• **Exercise description**
Reproduce each line from the records that holds "down".

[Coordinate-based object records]
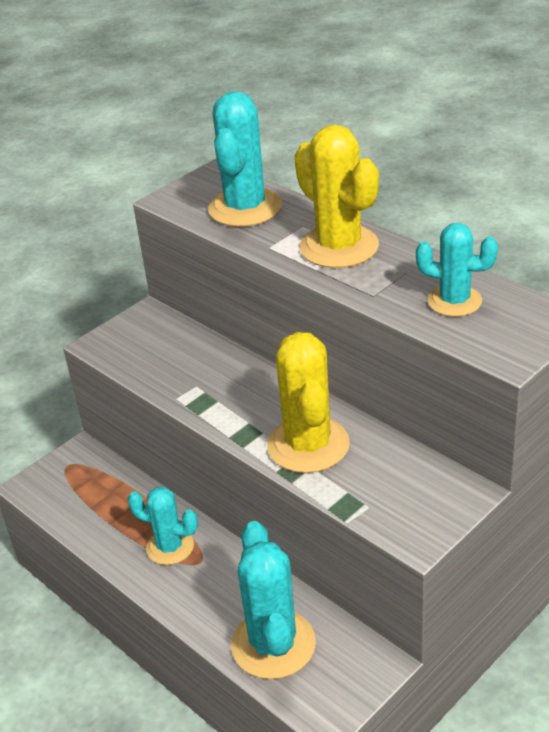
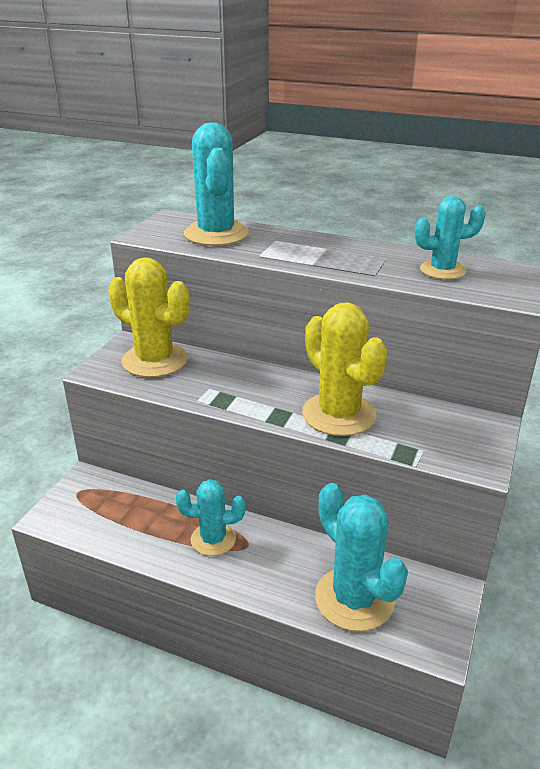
camera: 25 degrees left, 5 degrees down
(339, 247) = (318, 249): yellow cactus -> yellow cactus (155, 360)

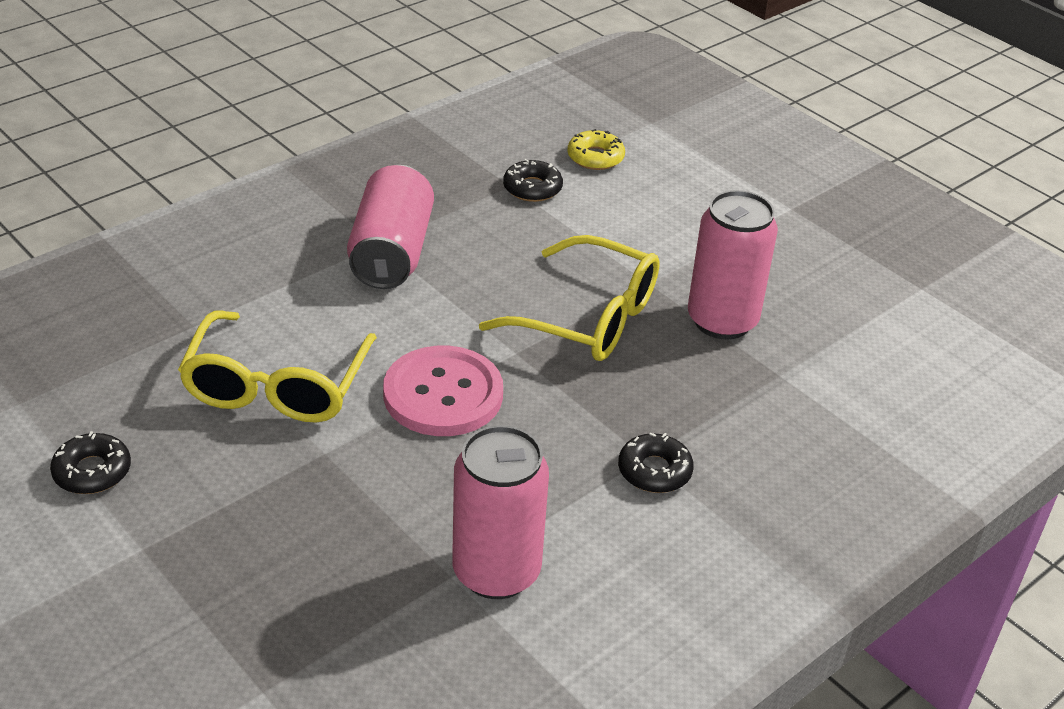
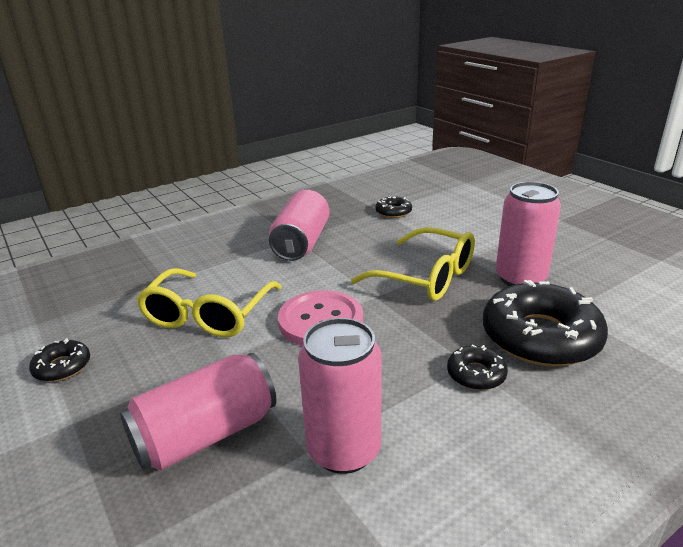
camera: 10 degrees right, 10 degrees down
(323, 558) = (206, 434): none -> pink can
(595, 157) = (433, 198): yellow donut -> none
(740, 415) = (540, 336): none -> black donut

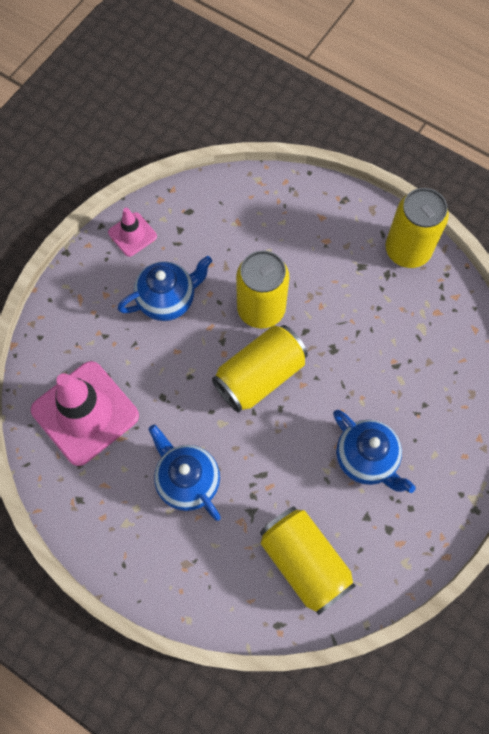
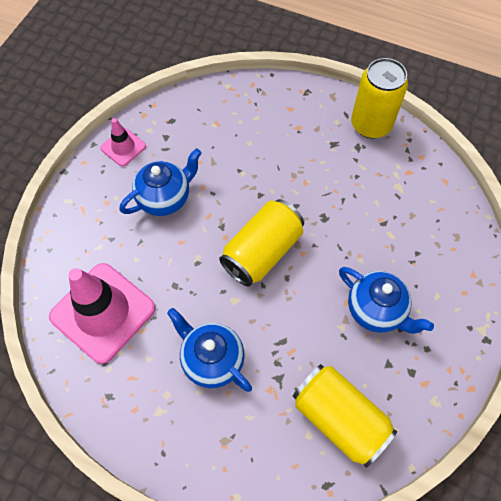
camera: 10 degrees left, 5 degrees down
(261, 309) = (252, 193): yellow can -> none

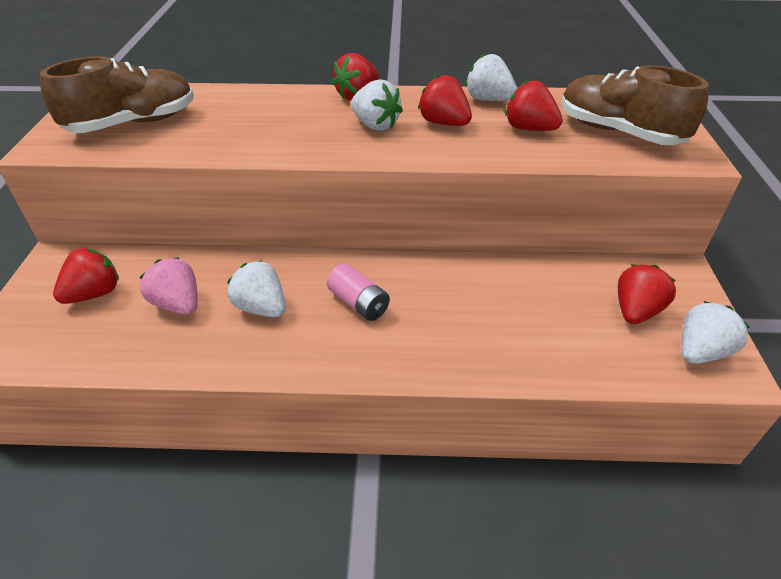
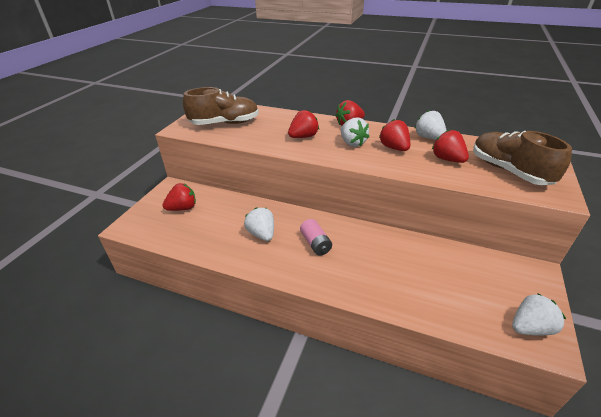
camera: 20 degrees right, 5 degrees down
(178, 304) = (220, 222): pink strawberry -> none
(636, 311) = (492, 289): red strawberry -> red strawberry (303, 137)

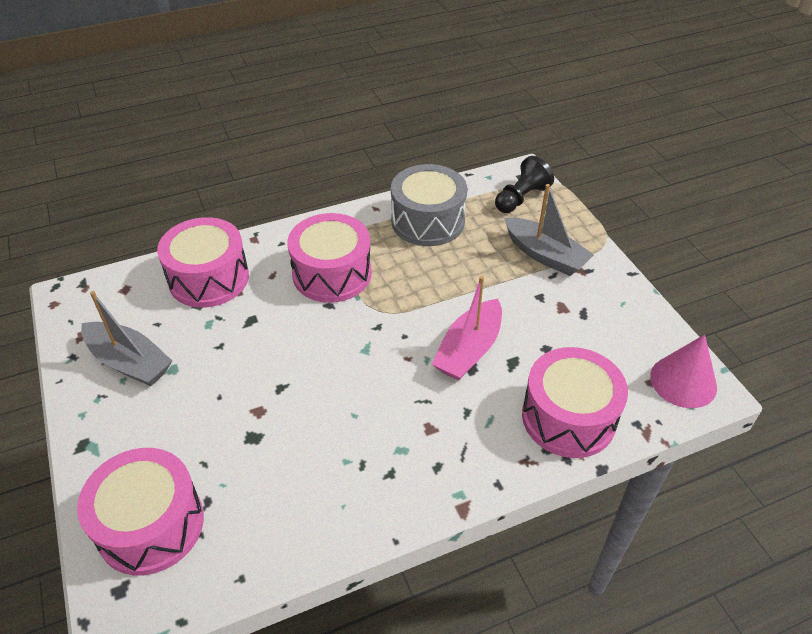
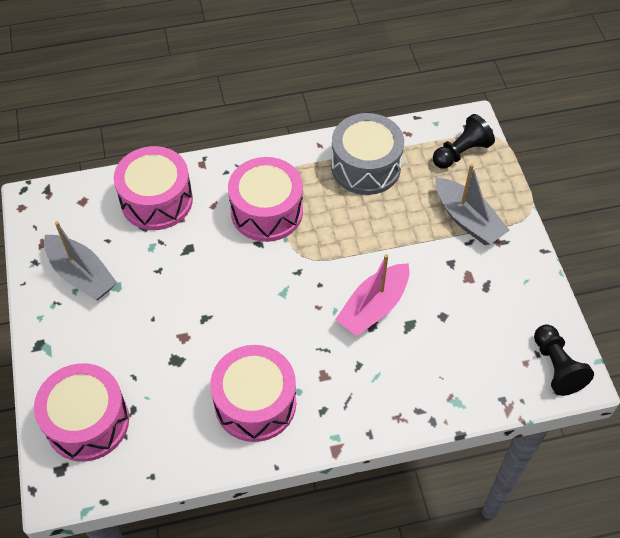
camera: 10 degrees right, 10 degrees up
(568, 417) = (444, 384): pink drum -> pink drum (255, 403)
(683, 381) = (556, 367): pink cone -> black pawn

• **Written solution**
camera: 25 degrees left, 5 degrees down
camera: 10 degrees right, 10 degrees down
camera: 10 degrees left, 5 degrees down
camera: 20 degrees right, 5 degrees down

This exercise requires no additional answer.